[BEGIN]

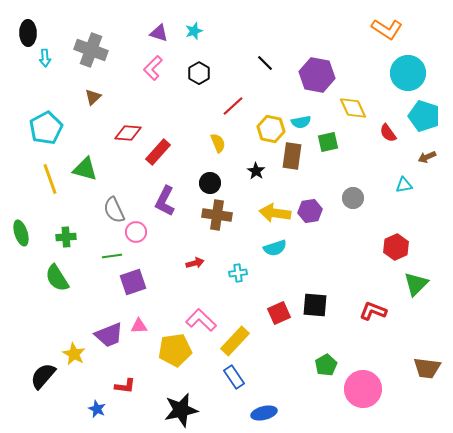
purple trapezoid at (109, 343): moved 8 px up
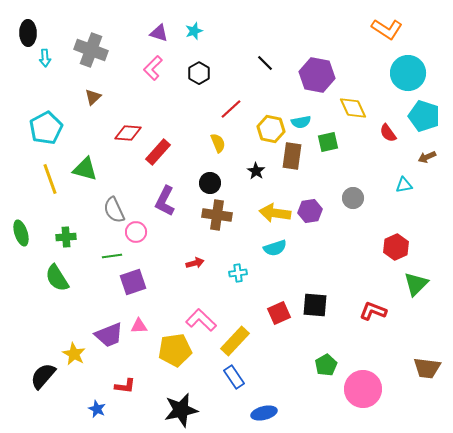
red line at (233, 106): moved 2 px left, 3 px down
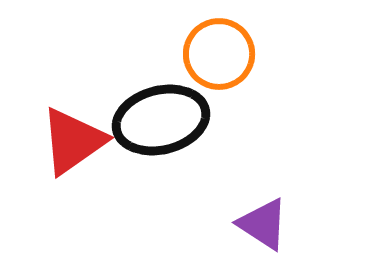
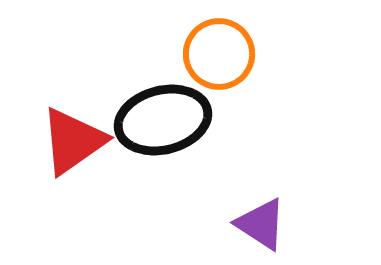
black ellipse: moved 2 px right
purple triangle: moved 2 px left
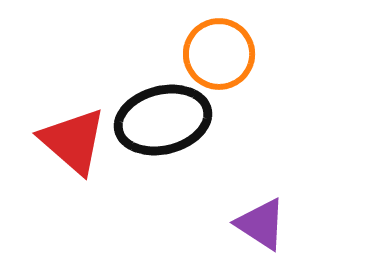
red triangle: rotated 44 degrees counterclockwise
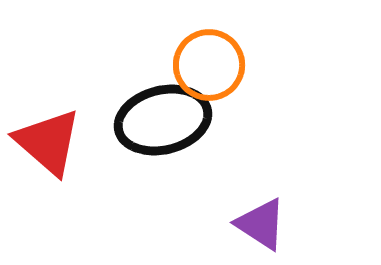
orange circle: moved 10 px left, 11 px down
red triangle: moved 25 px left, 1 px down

[END]
[BEGIN]

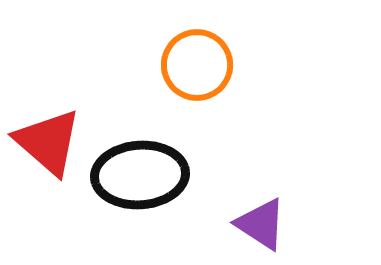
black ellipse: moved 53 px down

[END]

WHAT TO DO
Give everything from the line containing "purple trapezoid at (109, 343): moved 8 px up" down to the line containing "red triangle: rotated", inclusive, as a numbered list with no blank lines and with the pictures left out.

EXERCISE RESULT
1. purple trapezoid at (109, 343): moved 8 px up
2. red line at (233, 106): moved 2 px left, 3 px down
3. black ellipse: moved 2 px right
4. purple triangle: moved 2 px left
5. red triangle: rotated 44 degrees counterclockwise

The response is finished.